::: MATERIAL PROVIDED

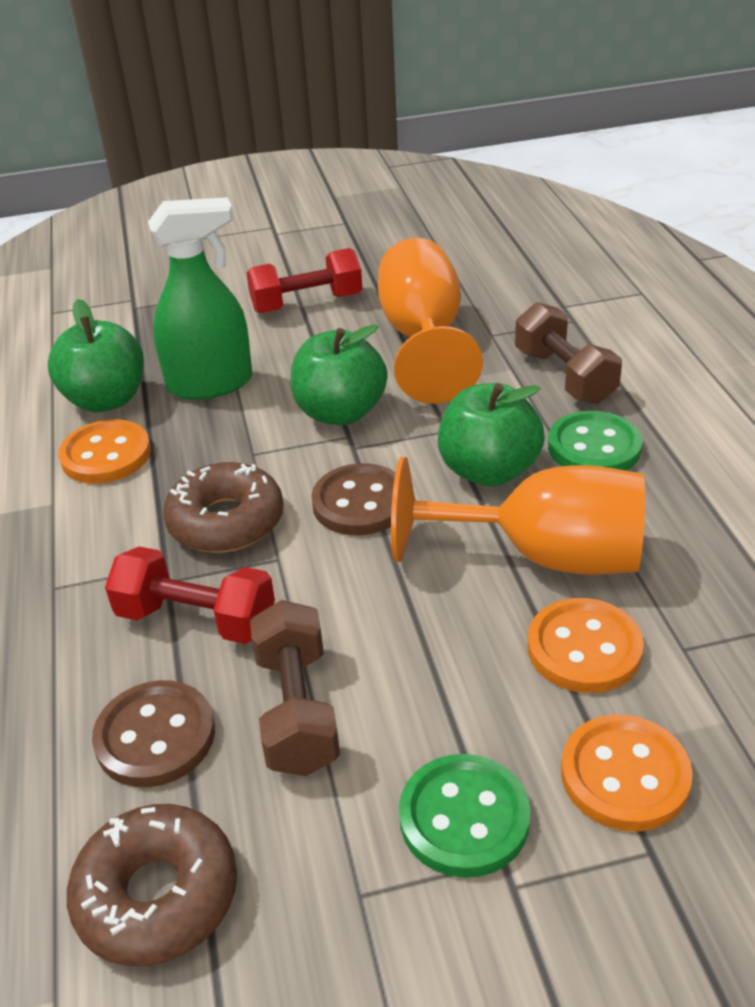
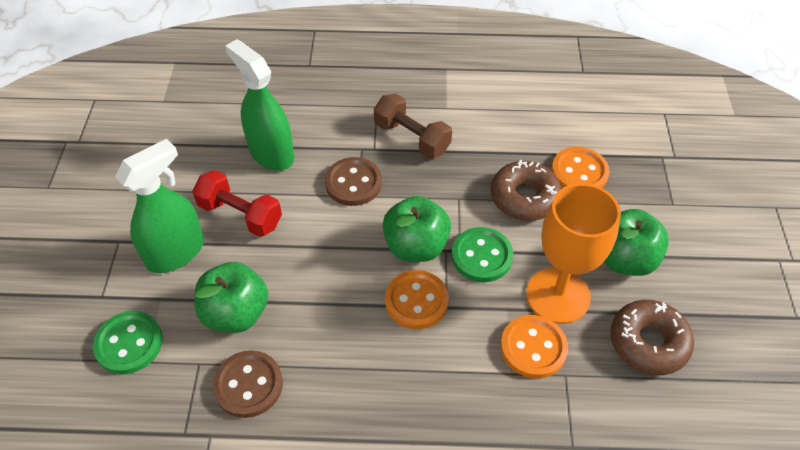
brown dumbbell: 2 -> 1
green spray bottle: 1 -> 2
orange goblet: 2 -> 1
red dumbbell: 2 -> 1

::::::

EXERCISE DIRECTIONS>
Return, exactly and without additions, the lines that run from the one containing "green spray bottle: 1 -> 2" to the end of the material above.

TASK SOLUTION>
green spray bottle: 1 -> 2
orange goblet: 2 -> 1
red dumbbell: 2 -> 1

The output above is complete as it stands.